— What you need to do —
Look through the data below and output, unchanged, every line from the one holding "RTC pin SDA: TX -> A1" through the one holding "TFT pin SDI: RX -> MO", inclusive. Skip the pictures.

---- Provided information

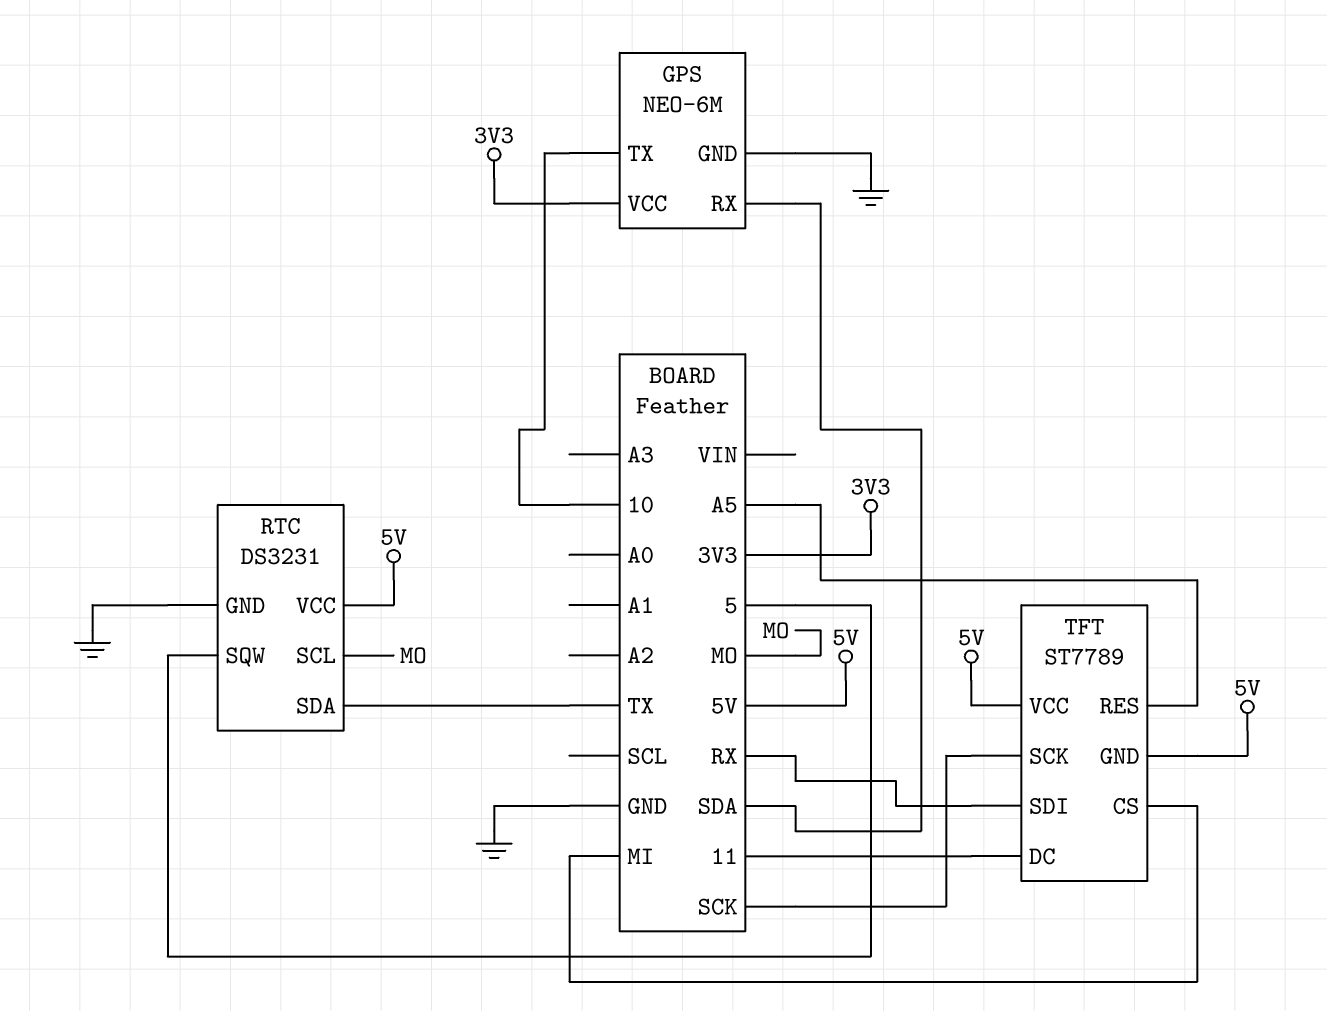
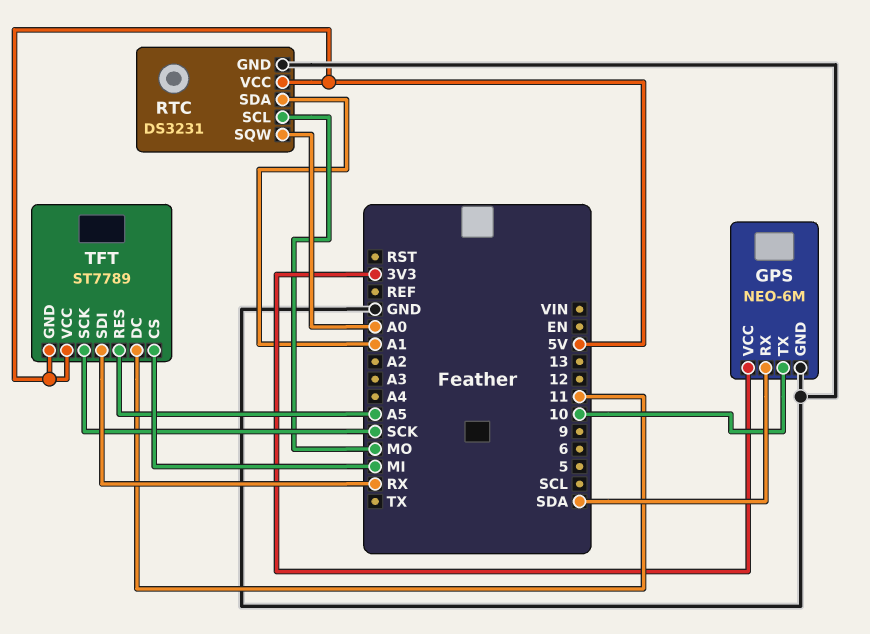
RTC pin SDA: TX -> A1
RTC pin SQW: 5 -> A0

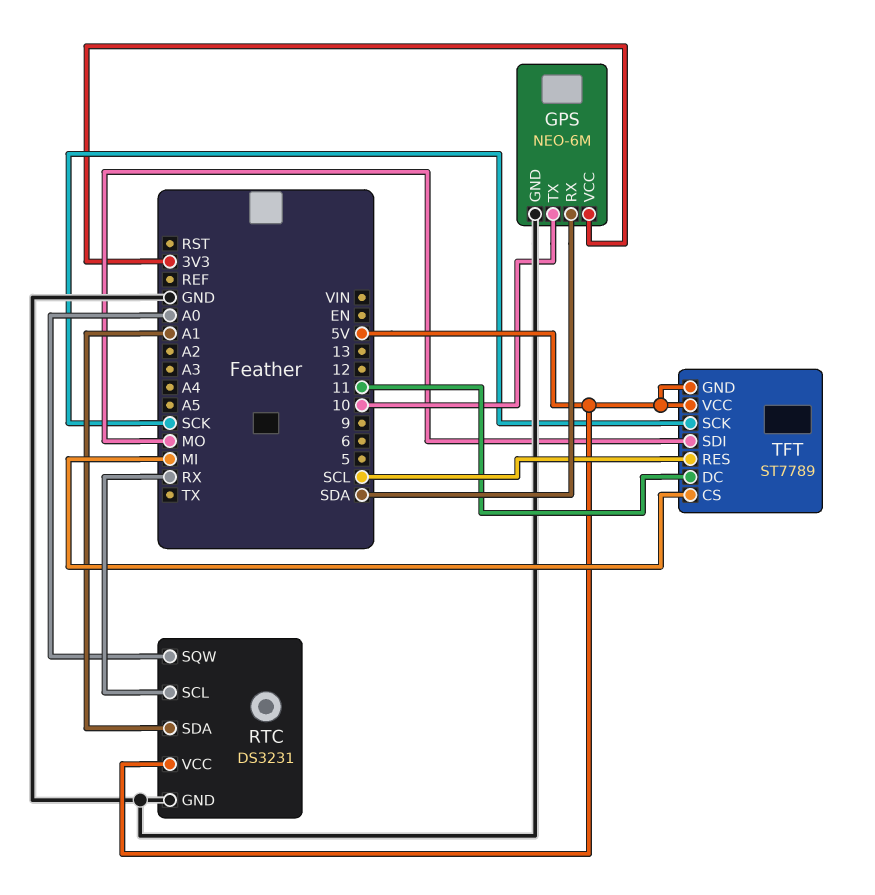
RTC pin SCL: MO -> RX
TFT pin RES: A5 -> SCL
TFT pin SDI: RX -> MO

--------
---- Provided information

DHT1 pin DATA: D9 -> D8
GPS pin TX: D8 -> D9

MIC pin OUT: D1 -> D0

--------

— Exercise solution —
RTC pin SDA: TX -> A1
RTC pin SQW: 5 -> A0

RTC pin SCL: MO -> RX
TFT pin RES: A5 -> SCL
TFT pin SDI: RX -> MO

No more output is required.